The answer must be one number: how many lines of the records contain "DIGITS".
Top of ENTRIES SHOWN
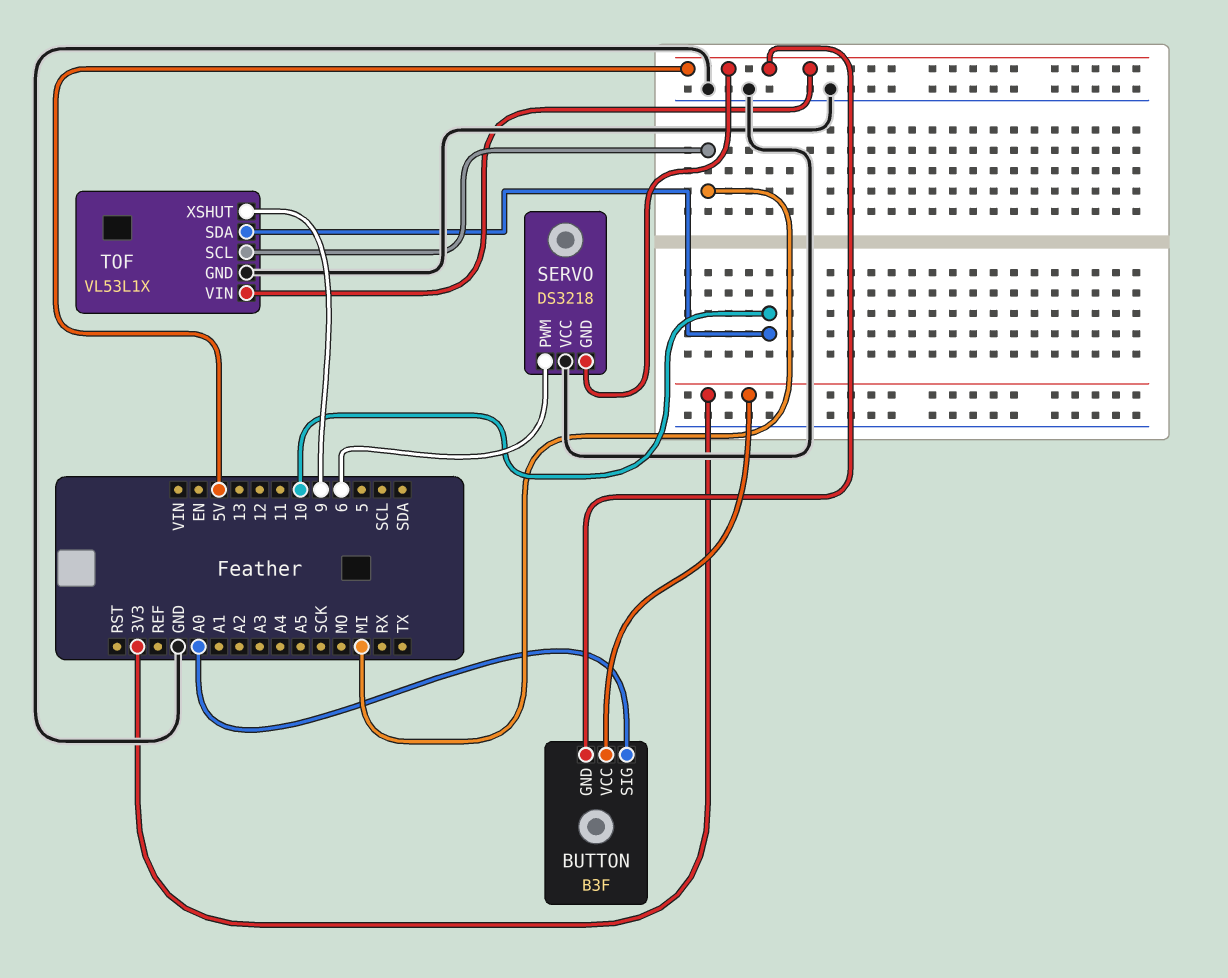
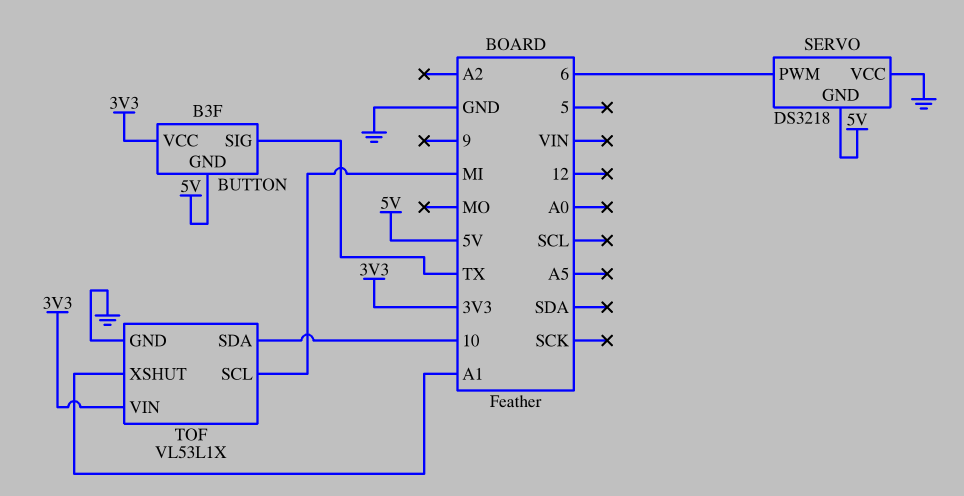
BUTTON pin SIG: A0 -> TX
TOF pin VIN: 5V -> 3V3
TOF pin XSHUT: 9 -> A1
Bottom of ENTRIES SHOWN
Top of ENTRIES SHOWN
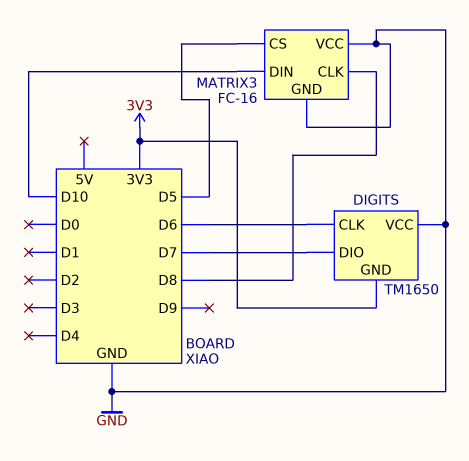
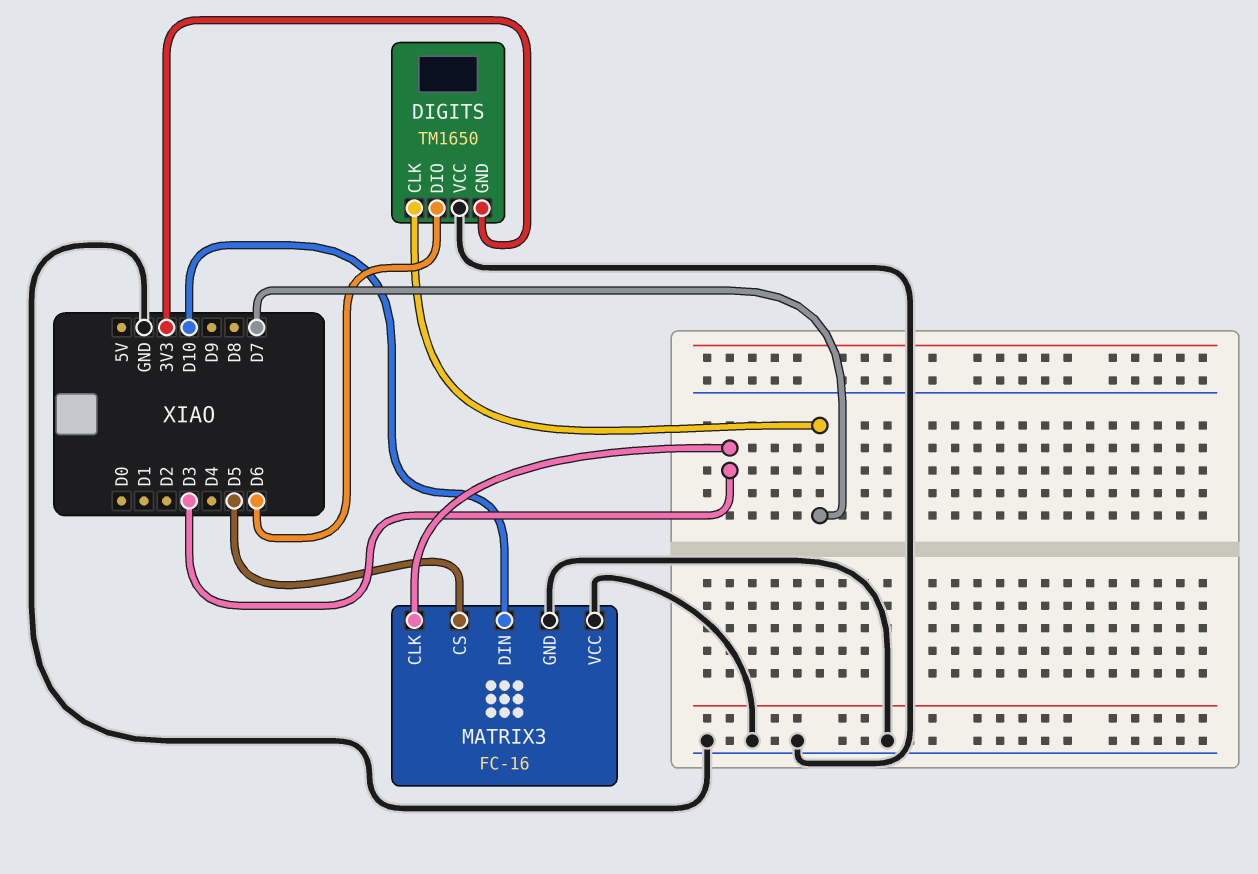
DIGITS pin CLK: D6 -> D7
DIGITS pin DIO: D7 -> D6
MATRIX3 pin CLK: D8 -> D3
Bottom of ENTRIES SHOWN
▶ [COMPLETED EXERCISE]
2